» What you are asked to do
Look below for lines that hold the string "hexagon" and copy each one.

» Data supplied
★ ★ ★ ★
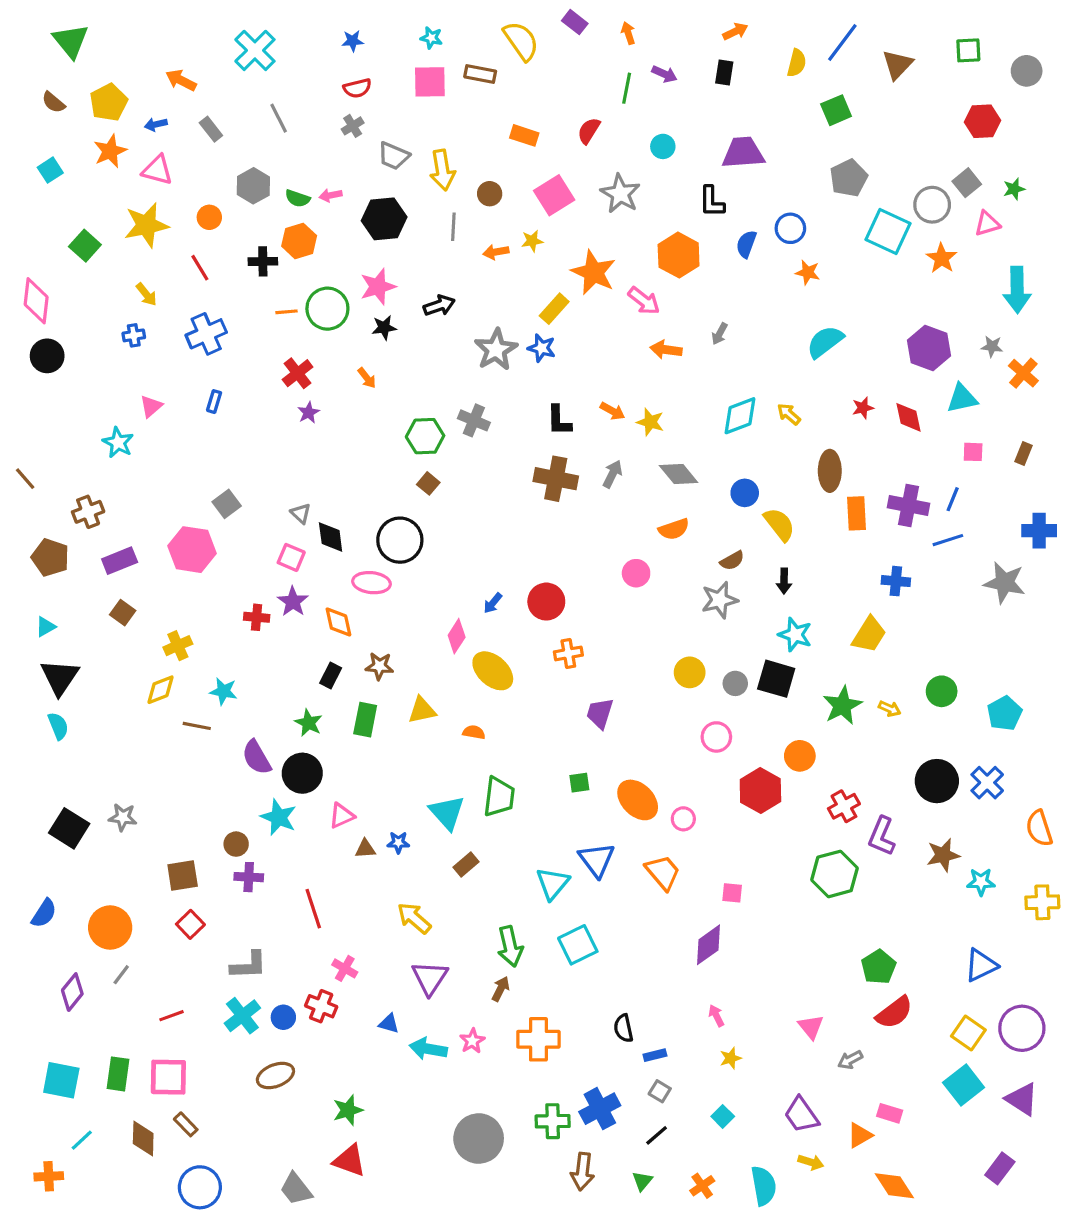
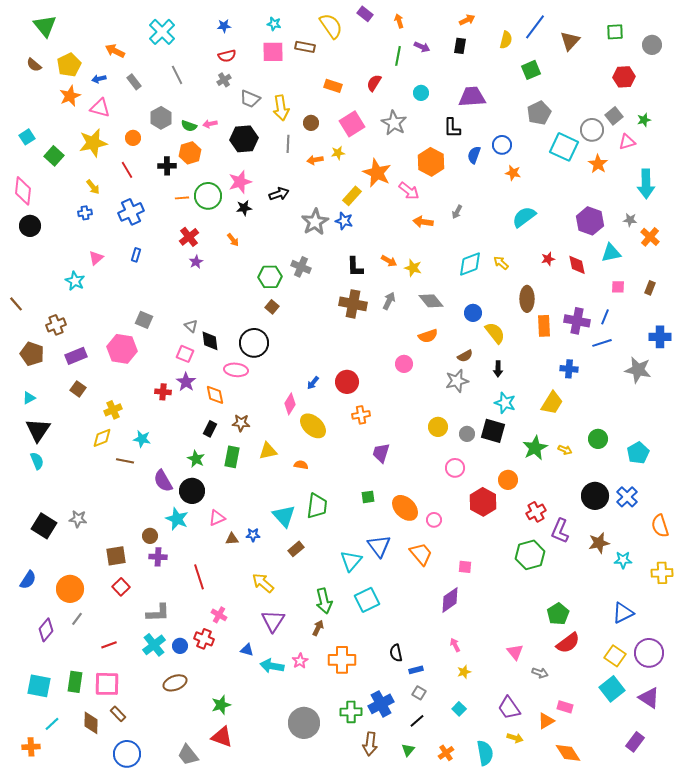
cyan square: (50, 170) -> (27, 137), moved
gray square: (227, 504) -> (144, 320), turned -30
gray arrow: (850, 1060) -> (540, 673), turned -133

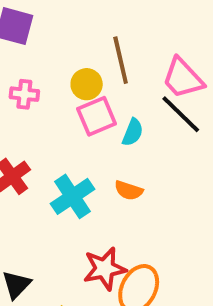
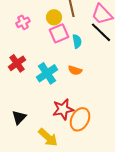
pink cross: (24, 94) -> (23, 22), turned -32
cyan semicircle: (133, 132) -> (77, 41), turned -32

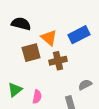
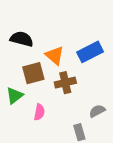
green triangle: (15, 90) -> (15, 96), moved
pink semicircle: (37, 97) -> (39, 112), moved

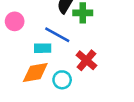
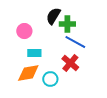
pink circle: (15, 21) -> (24, 31), moved
blue line: (57, 35) -> (75, 42), moved

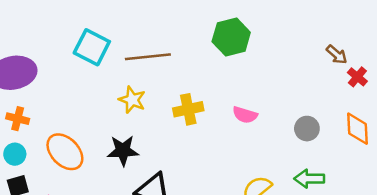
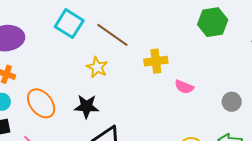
green hexagon: (231, 37) -> (213, 22), moved
brown line: (148, 57) -> (112, 35), turned 36
yellow cross: (188, 109) -> (156, 61), moved

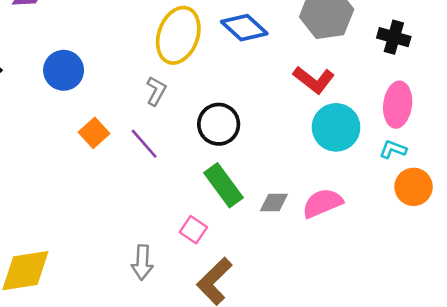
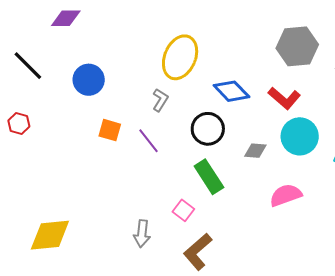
blue diamond: (244, 28) -> (231, 91), moved
orange square: (94, 133) -> (110, 130), turned -35
gray diamond: (274, 202) -> (255, 151), moved

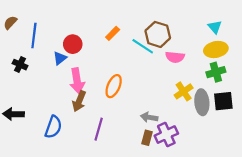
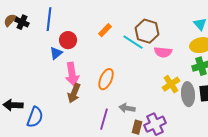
blue line: (34, 36) -> (49, 19), moved
black cross: (20, 65) -> (22, 22), moved
gray arrow: (149, 117) -> (127, 108), moved
blue semicircle: (53, 127) -> (35, 117), moved
purple line: (99, 129) -> (104, 119), moved

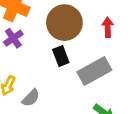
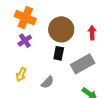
black rectangle: (61, 56) -> (59, 53), turned 32
gray semicircle: (31, 98) -> (48, 82), moved

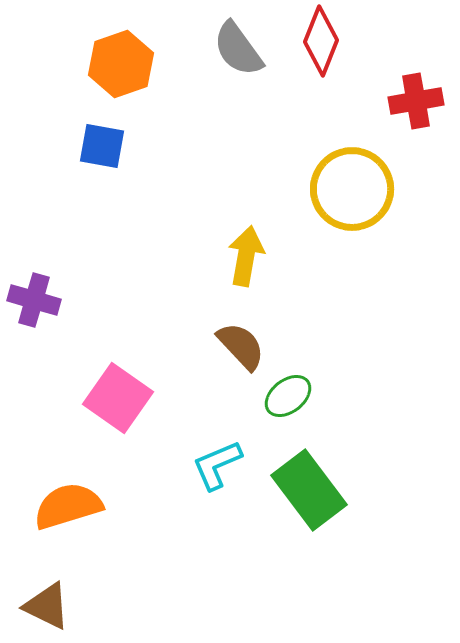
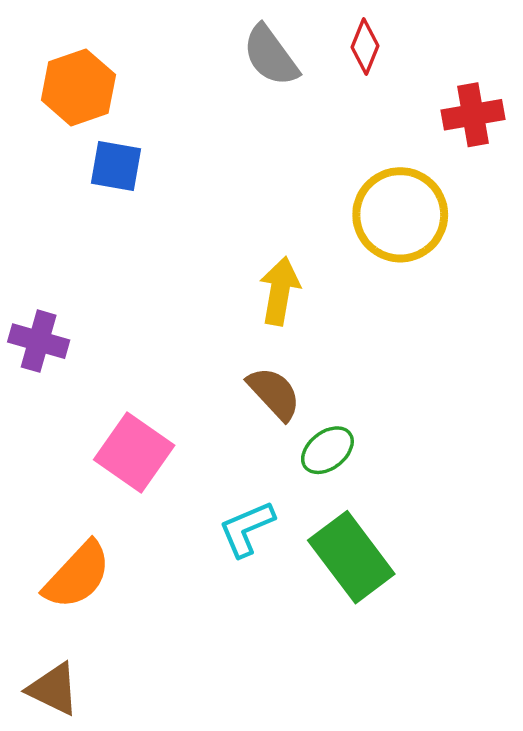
red diamond: (321, 41) -> (365, 47), size x0.7
orange hexagon: (121, 64) -> (78, 87), moved
orange semicircle: (68, 506) -> (77, 575), turned 150

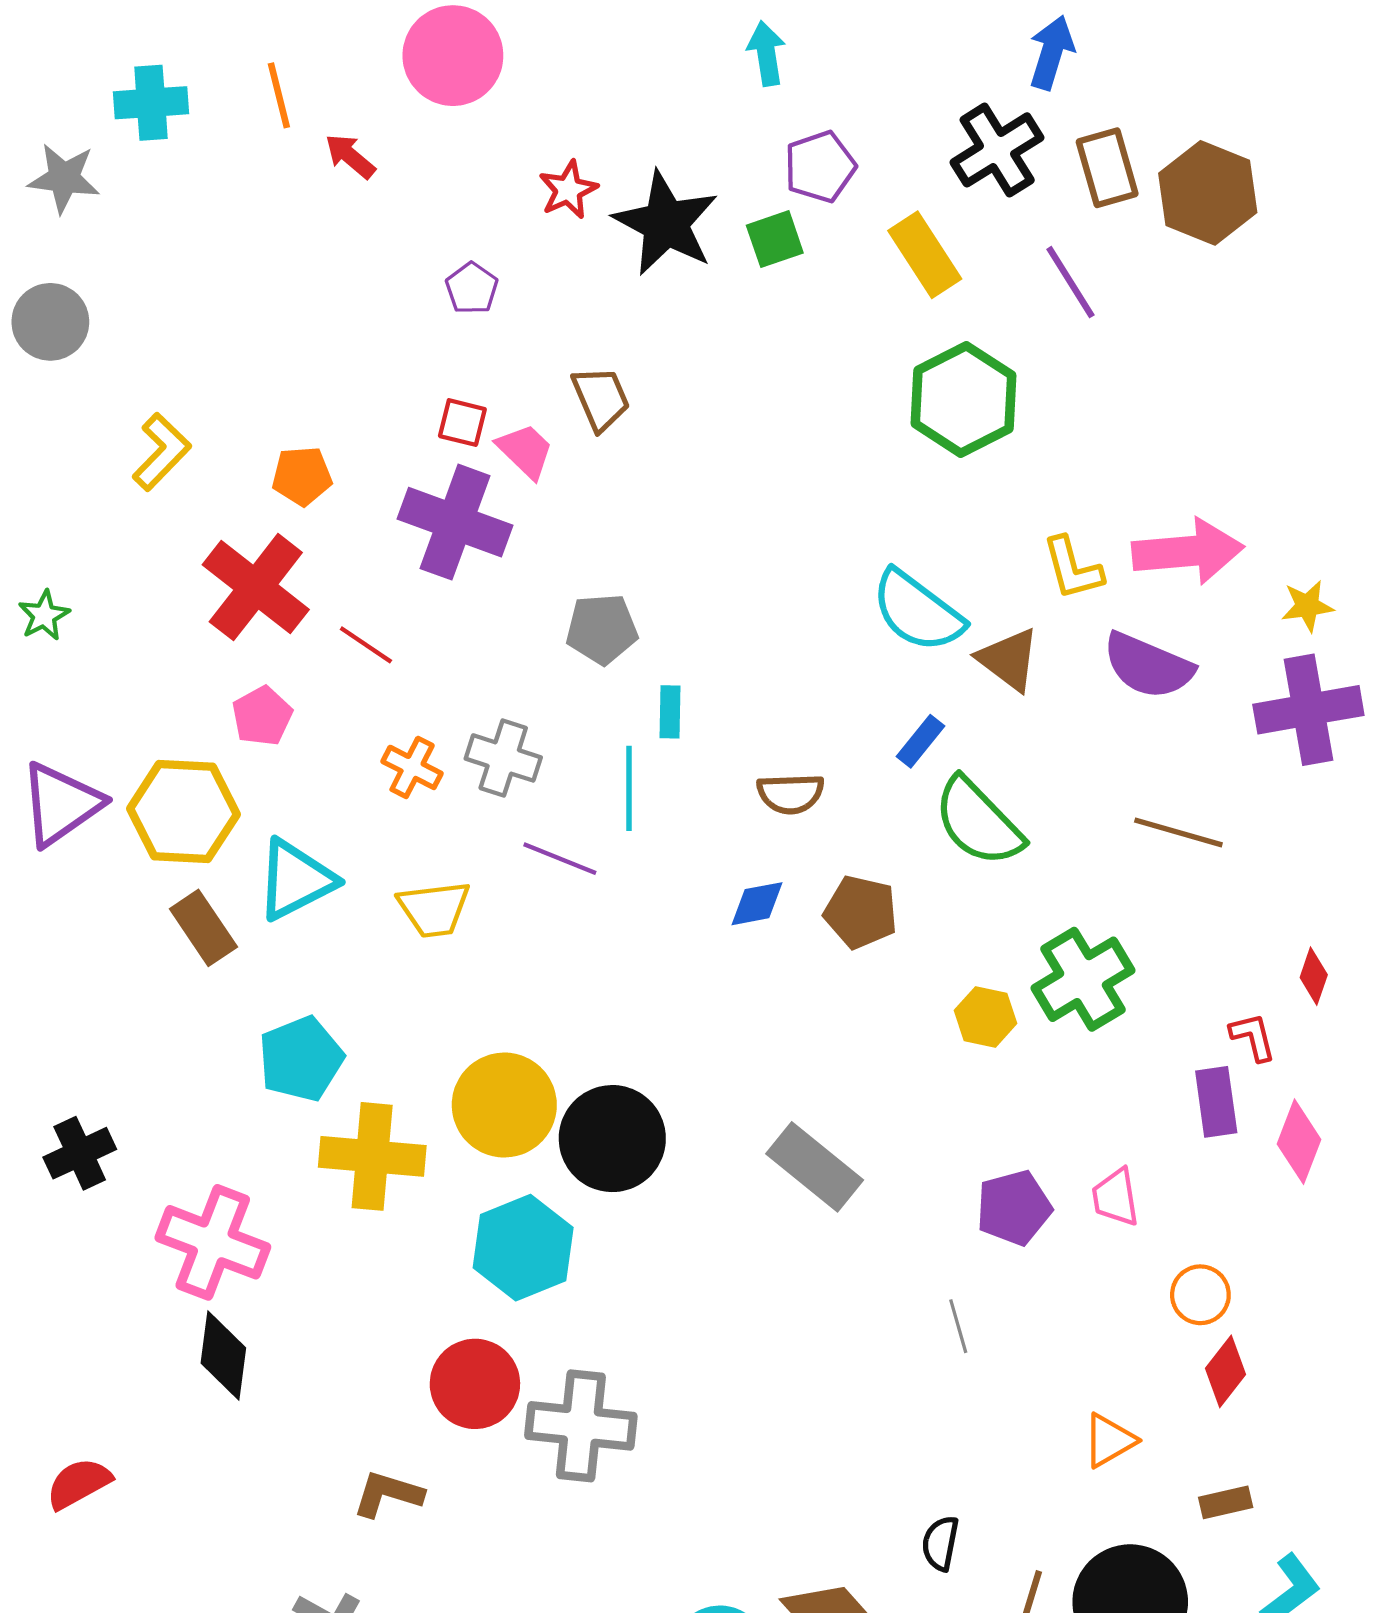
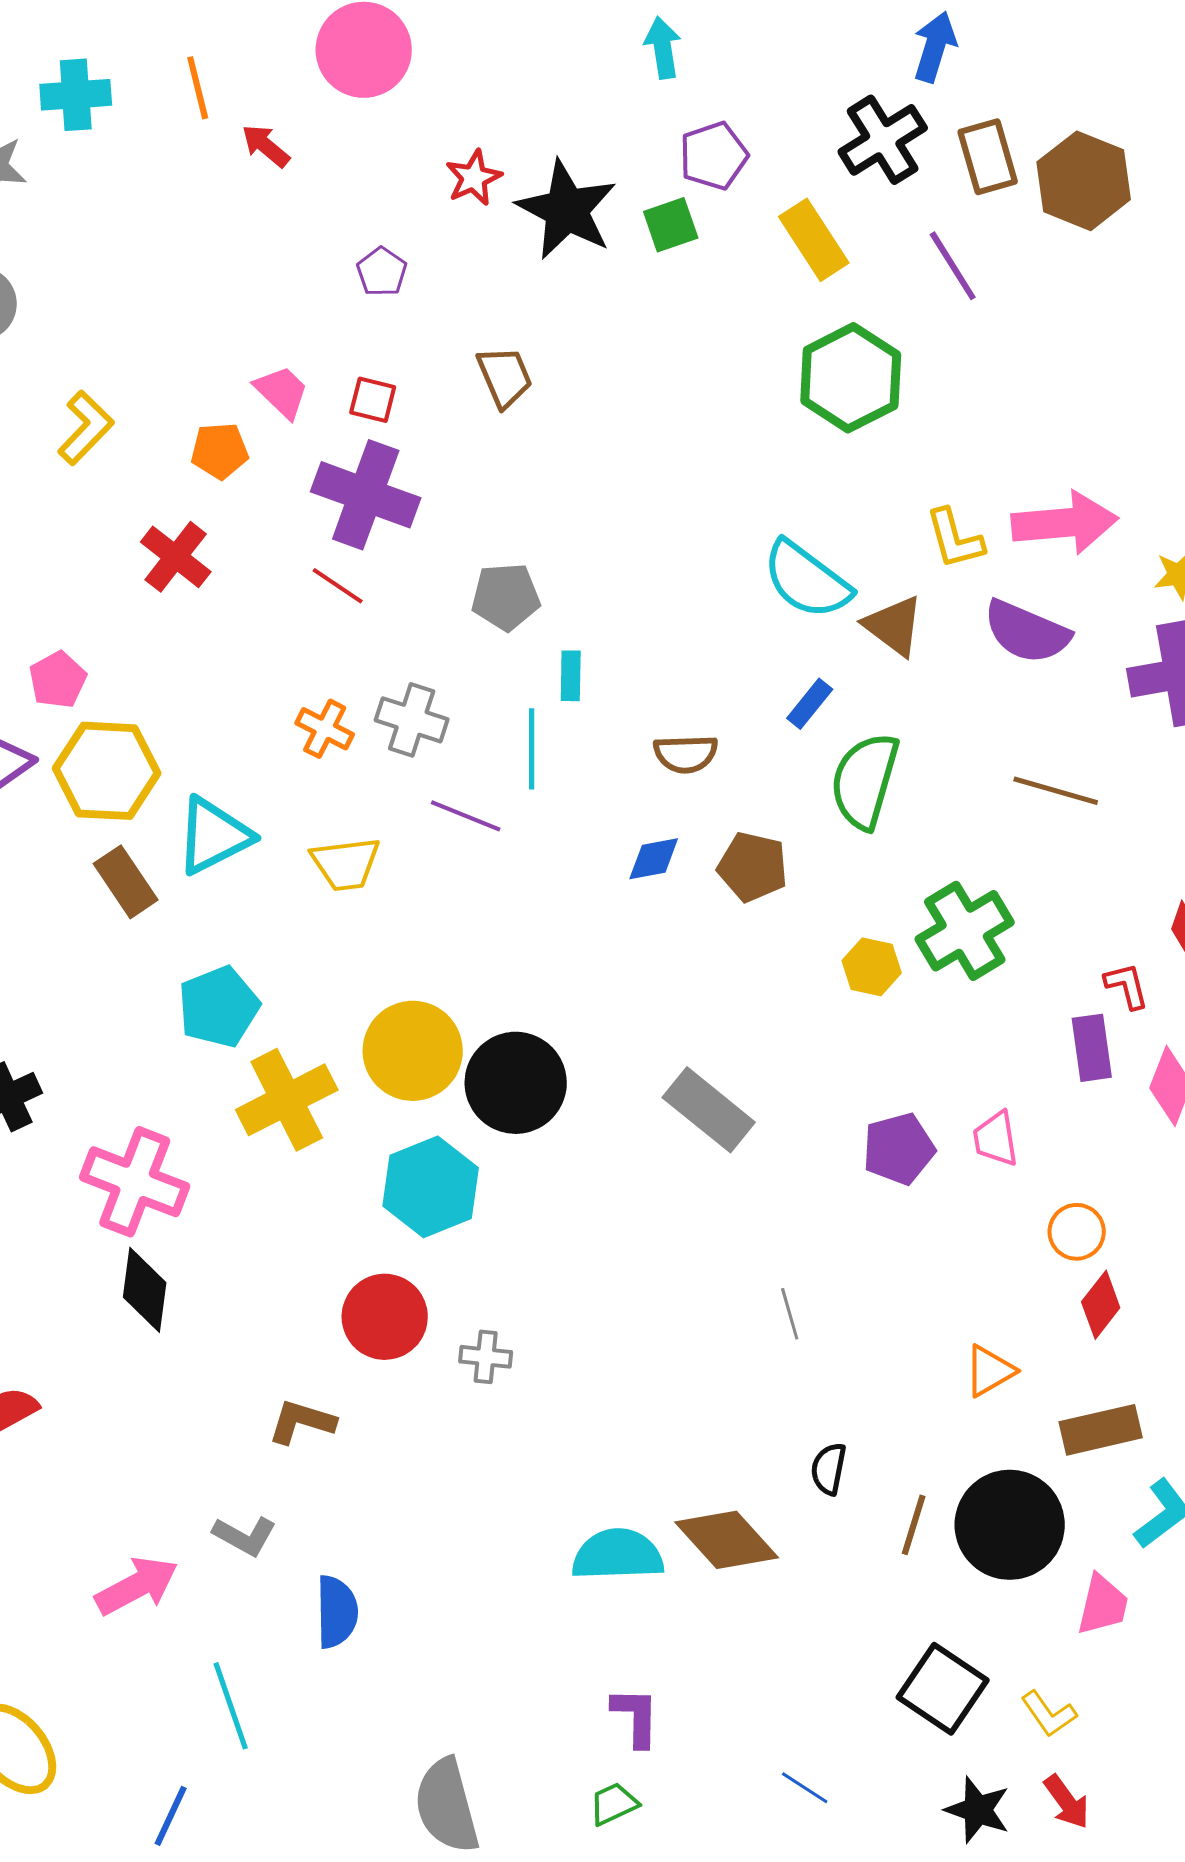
★ ★ ★ ★
» Response to this task
green hexagon: (231, 37) -> (213, 22), moved
orange hexagon: (121, 64) -> (78, 87), moved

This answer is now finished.